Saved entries

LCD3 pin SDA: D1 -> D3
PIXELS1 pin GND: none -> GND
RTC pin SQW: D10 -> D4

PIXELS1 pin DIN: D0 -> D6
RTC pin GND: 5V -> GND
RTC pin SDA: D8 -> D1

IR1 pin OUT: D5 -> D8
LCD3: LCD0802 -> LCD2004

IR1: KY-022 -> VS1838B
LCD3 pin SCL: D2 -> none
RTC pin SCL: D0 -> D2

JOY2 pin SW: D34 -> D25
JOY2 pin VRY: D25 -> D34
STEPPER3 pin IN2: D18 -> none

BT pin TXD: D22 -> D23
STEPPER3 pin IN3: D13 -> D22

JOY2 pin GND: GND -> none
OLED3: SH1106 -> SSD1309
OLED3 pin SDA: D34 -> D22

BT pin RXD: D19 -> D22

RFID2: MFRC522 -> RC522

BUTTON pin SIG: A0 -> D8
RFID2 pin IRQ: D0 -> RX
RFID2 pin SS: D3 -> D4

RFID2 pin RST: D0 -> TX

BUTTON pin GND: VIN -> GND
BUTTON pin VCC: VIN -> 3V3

Assignment: What is needed here is how many lines of the entries contain "none"; give that number alone.

Result of this task: 4